(Object matching data)

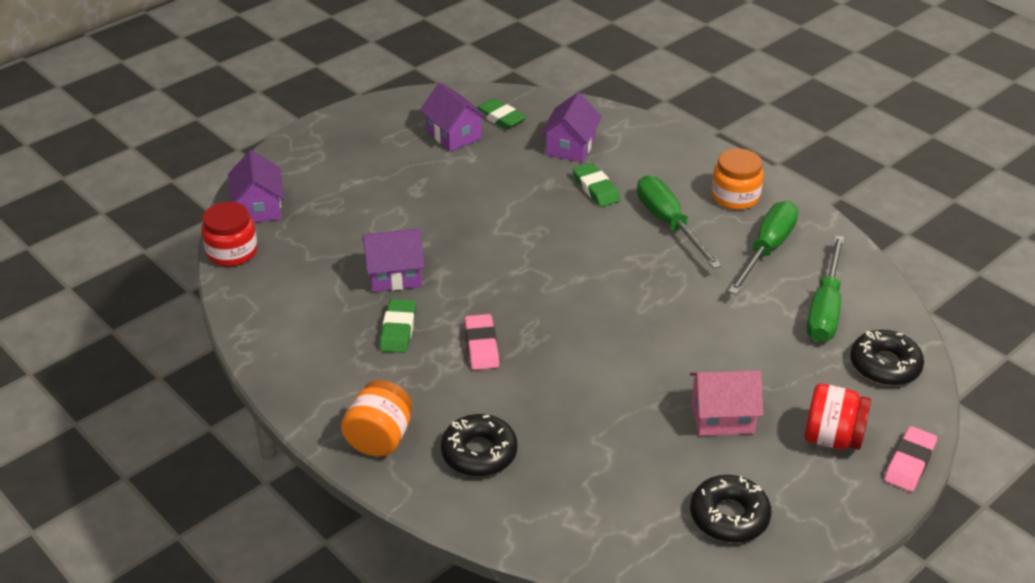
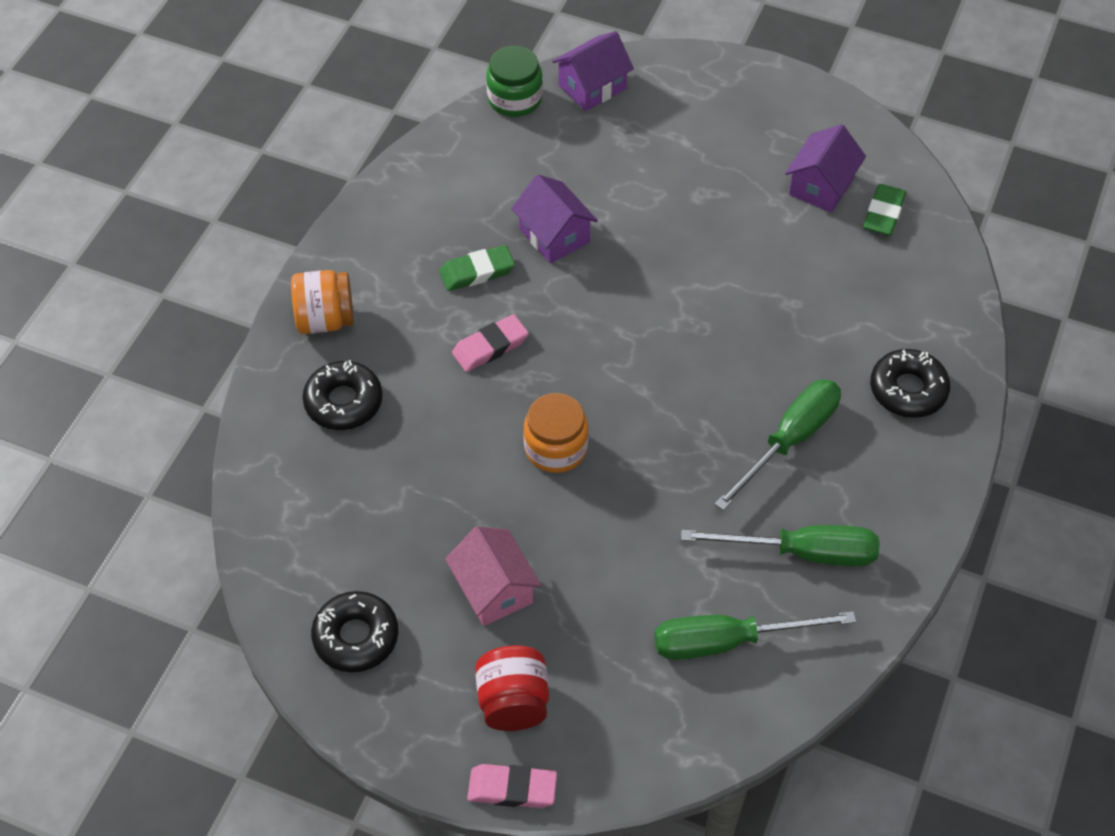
camera: 65 degrees right, 15 degrees up
red jar [201,202,257,267] -> green jar [486,46,543,117]
purple house [540,92,602,162] -> none
green eraser [572,163,621,207] -> none
orange jar [711,148,763,210] -> orange jar moved to [523,393,589,473]
black donut [850,330,924,386] -> black donut moved to [870,349,950,418]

Action item: Look above for the line containing "purple house [540,92,602,162] -> none", then transcribe it and all lines after it through the last, exactly and with nothing else.

Solution to this exercise:
purple house [540,92,602,162] -> none
green eraser [572,163,621,207] -> none
orange jar [711,148,763,210] -> orange jar moved to [523,393,589,473]
black donut [850,330,924,386] -> black donut moved to [870,349,950,418]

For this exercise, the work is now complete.